-- START OF Data shown --

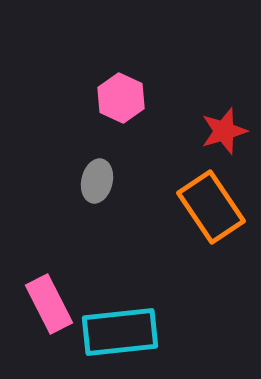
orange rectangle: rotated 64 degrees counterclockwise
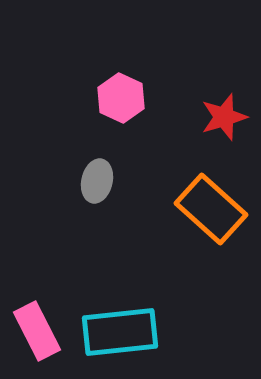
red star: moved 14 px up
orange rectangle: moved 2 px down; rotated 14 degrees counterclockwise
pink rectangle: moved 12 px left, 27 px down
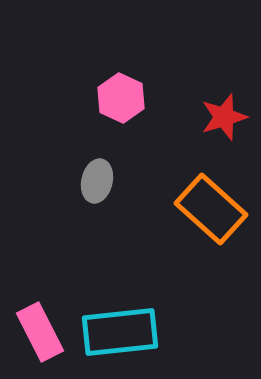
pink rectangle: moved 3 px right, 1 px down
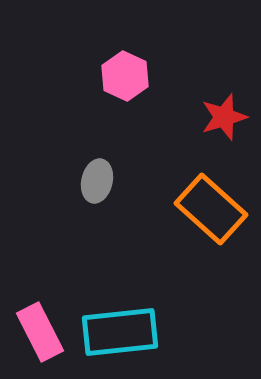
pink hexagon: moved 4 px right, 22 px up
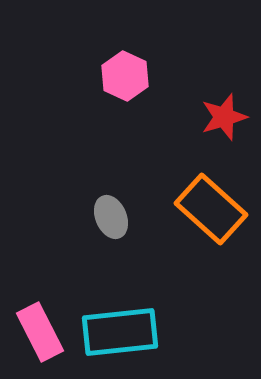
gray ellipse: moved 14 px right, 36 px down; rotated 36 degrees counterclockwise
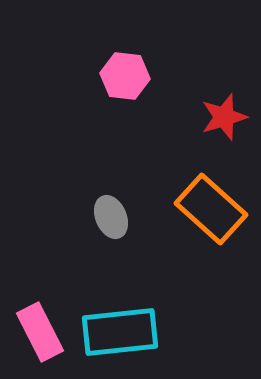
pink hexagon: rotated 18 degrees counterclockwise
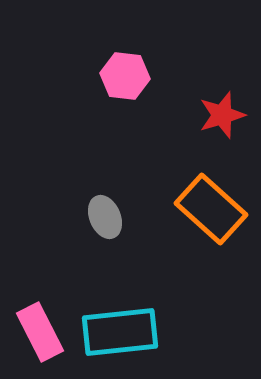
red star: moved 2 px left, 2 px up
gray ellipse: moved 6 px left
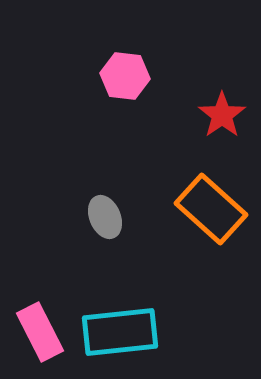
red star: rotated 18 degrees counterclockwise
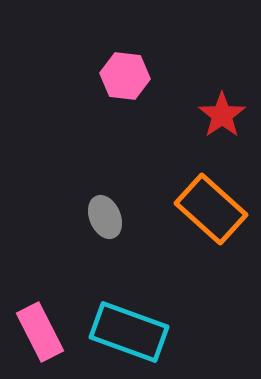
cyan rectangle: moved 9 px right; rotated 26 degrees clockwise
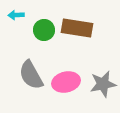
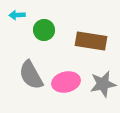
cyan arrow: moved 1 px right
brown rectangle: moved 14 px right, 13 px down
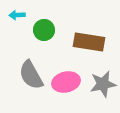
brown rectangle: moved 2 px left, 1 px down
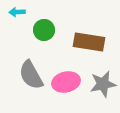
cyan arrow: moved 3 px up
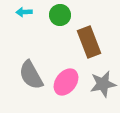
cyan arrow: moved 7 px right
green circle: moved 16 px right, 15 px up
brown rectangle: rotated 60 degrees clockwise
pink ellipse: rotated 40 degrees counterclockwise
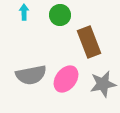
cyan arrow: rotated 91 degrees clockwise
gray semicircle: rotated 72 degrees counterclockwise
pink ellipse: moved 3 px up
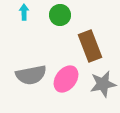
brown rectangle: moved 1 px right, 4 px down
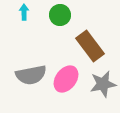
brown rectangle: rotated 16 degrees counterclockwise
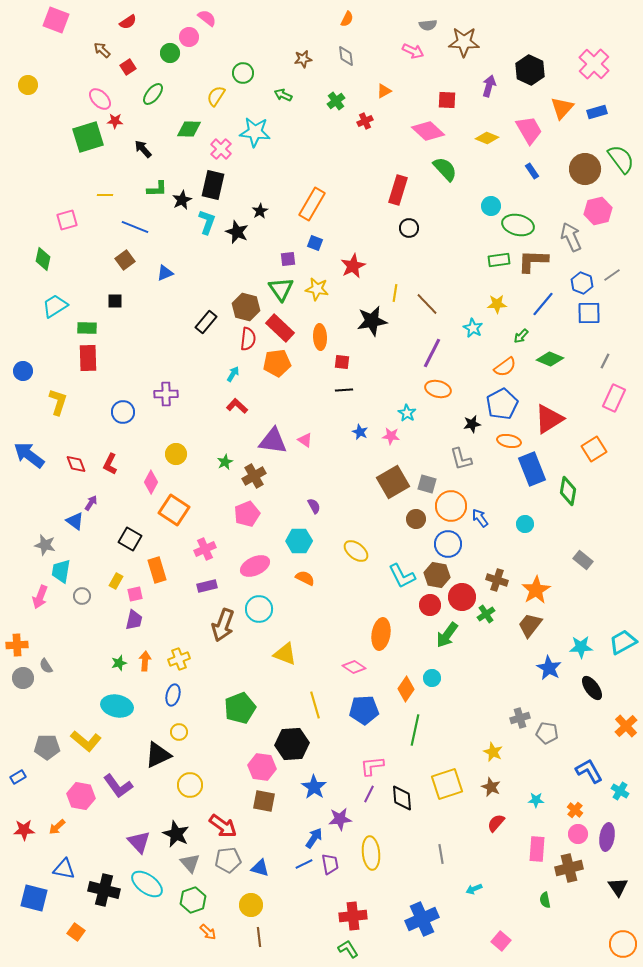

-- END OF Data shown --

Give back, unchanged, the lines of the material between the one containing "red star: moved 14 px up" and the one containing "pink hexagon: moved 4 px right, 22 px up", inclusive. Leave the pictures out.

red star: moved 14 px up
orange rectangle: moved 2 px down; rotated 14 degrees counterclockwise
pink rectangle: moved 12 px left, 27 px down
pink rectangle: moved 3 px right, 1 px down
pink hexagon: moved 4 px right, 22 px up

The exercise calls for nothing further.